Task data |
══════════
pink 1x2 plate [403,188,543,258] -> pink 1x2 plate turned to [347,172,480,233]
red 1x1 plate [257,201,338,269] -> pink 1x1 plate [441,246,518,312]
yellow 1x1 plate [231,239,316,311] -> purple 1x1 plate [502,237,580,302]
══════════
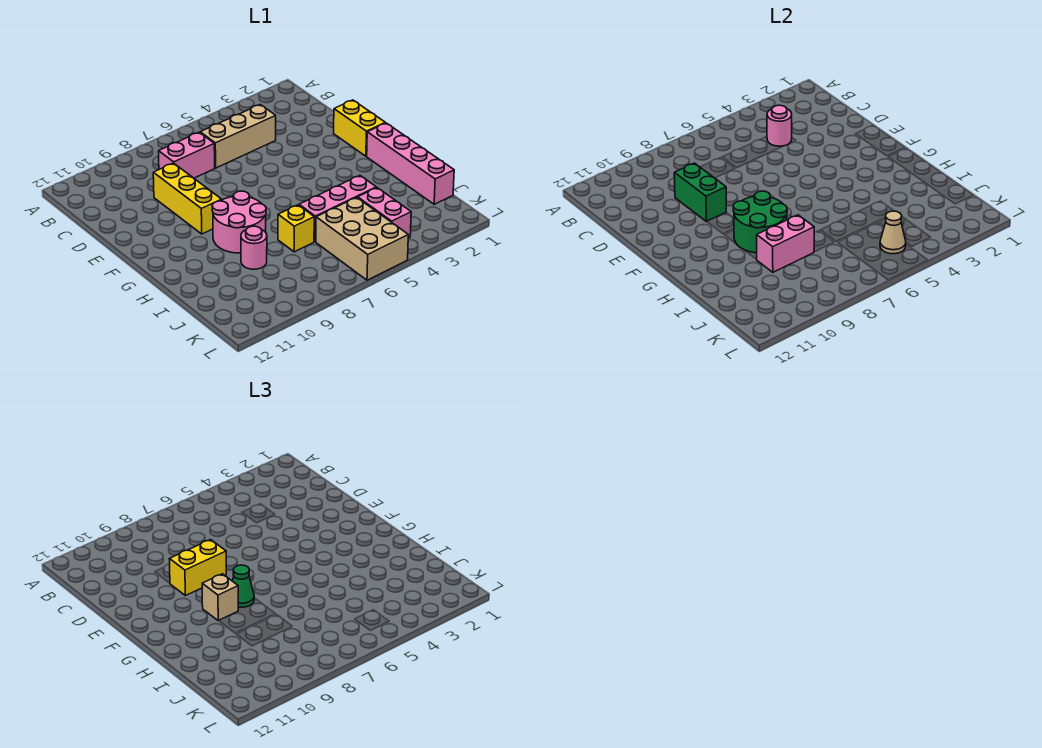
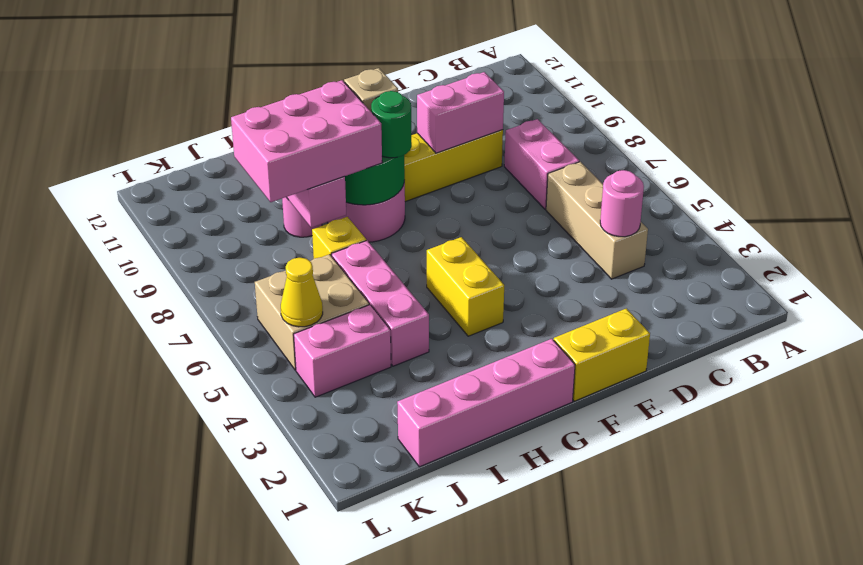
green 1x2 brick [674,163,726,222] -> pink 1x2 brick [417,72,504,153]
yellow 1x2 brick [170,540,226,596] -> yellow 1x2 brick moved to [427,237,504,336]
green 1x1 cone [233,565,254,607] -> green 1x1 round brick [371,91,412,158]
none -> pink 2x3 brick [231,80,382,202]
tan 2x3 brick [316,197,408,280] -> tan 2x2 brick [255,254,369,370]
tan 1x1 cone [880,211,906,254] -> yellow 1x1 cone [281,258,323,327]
══════════
What you should do | In the entries above, find the line holding "pink 1x2 plate [403,188,543,258]" and the line holding "yellow 1x1 plate", then retype exactly those two lines and every line between them, and nothing else.

Exercise solution |
pink 1x2 plate [403,188,543,258] -> pink 1x2 plate turned to [347,172,480,233]
red 1x1 plate [257,201,338,269] -> pink 1x1 plate [441,246,518,312]
yellow 1x1 plate [231,239,316,311] -> purple 1x1 plate [502,237,580,302]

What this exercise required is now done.